EXERCISE TASK:
Convert the items in the stretch from the line containing "This is a 0.8" through the line containing "road 4 (track): [(37,511),(14,481),(157,373),(183,511)]" into a two-column CSV with the columns instruction and output. Give one row per item, put each field in quotes, and replace line breaks with spaces.

DATA FOR THIS EXERCISE:
=-=-=

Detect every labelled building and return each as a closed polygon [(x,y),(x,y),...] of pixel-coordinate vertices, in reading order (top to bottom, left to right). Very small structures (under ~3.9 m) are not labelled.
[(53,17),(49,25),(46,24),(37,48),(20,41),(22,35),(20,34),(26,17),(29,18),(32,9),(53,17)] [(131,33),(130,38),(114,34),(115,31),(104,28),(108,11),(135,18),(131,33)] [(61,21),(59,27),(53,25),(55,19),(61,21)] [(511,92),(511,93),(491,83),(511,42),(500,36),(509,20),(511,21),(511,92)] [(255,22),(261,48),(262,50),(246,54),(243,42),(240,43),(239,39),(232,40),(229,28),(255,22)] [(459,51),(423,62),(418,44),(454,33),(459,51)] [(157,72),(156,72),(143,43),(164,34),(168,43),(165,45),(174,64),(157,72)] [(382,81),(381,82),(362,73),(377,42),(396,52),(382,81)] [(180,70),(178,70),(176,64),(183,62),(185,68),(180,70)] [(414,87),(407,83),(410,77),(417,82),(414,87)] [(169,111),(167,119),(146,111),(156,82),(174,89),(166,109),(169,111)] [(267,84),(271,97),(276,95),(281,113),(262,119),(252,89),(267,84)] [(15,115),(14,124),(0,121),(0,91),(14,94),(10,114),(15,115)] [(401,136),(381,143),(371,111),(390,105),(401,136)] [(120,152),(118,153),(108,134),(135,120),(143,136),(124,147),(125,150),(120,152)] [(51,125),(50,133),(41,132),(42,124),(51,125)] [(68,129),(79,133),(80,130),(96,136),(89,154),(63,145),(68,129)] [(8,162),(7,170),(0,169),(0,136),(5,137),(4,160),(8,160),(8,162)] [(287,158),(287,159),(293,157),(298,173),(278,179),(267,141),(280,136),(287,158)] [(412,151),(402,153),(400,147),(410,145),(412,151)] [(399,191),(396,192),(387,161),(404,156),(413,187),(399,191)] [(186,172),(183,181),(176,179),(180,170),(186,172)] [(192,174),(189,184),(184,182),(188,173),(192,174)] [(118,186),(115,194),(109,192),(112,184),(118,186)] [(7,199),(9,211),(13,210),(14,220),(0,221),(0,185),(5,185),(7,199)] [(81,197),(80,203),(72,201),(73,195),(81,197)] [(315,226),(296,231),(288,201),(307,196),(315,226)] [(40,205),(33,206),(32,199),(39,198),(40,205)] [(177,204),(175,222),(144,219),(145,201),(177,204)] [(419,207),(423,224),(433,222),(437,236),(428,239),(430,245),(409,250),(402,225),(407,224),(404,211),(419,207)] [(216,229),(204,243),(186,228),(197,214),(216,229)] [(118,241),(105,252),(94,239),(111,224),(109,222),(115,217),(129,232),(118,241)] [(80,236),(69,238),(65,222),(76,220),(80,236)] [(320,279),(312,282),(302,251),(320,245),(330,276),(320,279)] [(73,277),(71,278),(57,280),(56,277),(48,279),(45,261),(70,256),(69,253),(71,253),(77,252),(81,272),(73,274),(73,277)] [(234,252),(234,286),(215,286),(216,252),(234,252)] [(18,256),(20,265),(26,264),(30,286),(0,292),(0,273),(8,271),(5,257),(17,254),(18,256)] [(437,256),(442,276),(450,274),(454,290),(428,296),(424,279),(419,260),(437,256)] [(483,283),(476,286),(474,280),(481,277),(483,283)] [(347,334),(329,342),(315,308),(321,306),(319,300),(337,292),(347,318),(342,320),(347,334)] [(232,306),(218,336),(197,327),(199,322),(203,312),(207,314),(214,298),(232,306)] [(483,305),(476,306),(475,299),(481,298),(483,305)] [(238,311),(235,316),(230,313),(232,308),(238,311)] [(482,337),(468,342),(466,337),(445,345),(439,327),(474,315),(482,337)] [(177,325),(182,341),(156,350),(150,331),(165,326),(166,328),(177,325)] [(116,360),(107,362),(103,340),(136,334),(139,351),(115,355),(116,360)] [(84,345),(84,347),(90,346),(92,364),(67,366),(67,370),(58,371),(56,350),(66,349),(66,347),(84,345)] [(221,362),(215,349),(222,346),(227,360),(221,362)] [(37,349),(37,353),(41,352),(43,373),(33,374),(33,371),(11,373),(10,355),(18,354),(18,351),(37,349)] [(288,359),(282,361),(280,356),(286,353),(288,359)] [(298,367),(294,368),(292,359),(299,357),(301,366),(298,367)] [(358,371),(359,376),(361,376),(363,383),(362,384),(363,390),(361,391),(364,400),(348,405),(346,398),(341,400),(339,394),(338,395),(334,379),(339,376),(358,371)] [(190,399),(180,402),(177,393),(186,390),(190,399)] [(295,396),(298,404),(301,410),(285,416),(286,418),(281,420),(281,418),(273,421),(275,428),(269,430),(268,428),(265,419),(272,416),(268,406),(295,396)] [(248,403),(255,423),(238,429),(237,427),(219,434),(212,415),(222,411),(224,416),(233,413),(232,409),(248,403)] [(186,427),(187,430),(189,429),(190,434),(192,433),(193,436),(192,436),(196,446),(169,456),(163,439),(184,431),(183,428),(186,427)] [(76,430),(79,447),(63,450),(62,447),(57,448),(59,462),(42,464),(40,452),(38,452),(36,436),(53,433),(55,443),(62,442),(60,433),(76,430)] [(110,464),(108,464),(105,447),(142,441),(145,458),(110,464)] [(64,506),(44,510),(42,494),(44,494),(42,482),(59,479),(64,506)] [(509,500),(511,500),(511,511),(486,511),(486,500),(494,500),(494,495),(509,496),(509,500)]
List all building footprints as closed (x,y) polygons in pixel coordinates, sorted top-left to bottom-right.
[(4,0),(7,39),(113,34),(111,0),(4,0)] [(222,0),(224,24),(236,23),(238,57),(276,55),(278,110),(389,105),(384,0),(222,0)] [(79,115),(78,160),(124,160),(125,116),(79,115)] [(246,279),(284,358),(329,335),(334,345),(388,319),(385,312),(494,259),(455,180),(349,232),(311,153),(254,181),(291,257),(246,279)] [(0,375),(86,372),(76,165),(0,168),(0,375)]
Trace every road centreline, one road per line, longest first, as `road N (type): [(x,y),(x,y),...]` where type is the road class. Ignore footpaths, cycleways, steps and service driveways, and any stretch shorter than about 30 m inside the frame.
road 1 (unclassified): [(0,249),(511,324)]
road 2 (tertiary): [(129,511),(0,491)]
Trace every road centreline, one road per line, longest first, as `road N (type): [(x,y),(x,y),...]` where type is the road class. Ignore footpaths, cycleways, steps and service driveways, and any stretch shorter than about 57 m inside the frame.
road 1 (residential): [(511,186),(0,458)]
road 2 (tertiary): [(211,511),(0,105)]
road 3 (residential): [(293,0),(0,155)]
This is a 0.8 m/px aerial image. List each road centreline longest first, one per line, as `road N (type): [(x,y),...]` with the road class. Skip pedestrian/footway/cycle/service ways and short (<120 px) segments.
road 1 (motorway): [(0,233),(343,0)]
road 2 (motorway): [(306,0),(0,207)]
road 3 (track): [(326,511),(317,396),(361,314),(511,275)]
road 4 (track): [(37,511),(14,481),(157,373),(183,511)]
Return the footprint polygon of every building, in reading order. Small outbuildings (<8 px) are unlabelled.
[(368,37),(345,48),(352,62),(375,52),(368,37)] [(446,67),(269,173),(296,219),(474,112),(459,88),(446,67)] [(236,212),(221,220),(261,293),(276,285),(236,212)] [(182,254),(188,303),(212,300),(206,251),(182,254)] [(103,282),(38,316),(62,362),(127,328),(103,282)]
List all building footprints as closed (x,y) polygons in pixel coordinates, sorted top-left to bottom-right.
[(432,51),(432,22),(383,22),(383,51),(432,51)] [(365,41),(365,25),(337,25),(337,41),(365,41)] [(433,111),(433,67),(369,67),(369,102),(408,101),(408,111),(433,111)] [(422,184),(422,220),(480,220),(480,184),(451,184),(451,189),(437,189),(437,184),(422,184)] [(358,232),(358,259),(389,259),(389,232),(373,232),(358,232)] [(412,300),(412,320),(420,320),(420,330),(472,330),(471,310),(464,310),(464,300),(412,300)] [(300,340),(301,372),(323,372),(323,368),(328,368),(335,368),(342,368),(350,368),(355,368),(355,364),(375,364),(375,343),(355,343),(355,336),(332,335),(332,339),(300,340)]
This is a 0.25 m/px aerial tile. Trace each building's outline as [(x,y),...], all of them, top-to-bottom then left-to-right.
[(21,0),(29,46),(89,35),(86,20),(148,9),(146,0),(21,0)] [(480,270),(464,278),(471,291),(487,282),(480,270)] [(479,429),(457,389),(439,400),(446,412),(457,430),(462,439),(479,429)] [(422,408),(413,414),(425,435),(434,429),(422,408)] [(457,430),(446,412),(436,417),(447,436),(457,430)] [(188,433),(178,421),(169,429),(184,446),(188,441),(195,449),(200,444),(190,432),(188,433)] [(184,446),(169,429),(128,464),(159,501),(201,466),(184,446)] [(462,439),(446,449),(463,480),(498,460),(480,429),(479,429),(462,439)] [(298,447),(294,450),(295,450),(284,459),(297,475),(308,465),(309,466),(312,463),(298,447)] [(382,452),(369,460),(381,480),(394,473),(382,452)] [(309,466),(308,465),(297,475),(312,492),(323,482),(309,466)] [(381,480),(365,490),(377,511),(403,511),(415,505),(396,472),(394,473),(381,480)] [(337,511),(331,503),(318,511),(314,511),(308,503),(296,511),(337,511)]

=-=-=

IN RESPONSE:
instruction,output
"This is a 0.8 m/px aerial image. List each road centreline longest first, one per line, as `road N (type): [(x,y),...]` with the road class. Skip pedestrian/footway/cycle/service ways and short (<120 px) segments.","road 1 (motorway): [(0,233),(343,0)] road 2 (motorway): [(306,0),(0,207)] road 3 (track): [(326,511),(317,396),(361,314),(511,275)] road 4 (track): [(37,511),(14,481),(157,373),(183,511)]"